>>>

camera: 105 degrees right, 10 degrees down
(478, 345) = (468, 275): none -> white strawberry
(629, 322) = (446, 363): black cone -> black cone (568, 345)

<<<

▸ Task statement
Every line of the data above belongs in the answer, unchanged.

▸ Task solution
camera: 105 degrees right, 10 degrees down
(478, 345) = (468, 275): none -> white strawberry
(629, 322) = (446, 363): black cone -> black cone (568, 345)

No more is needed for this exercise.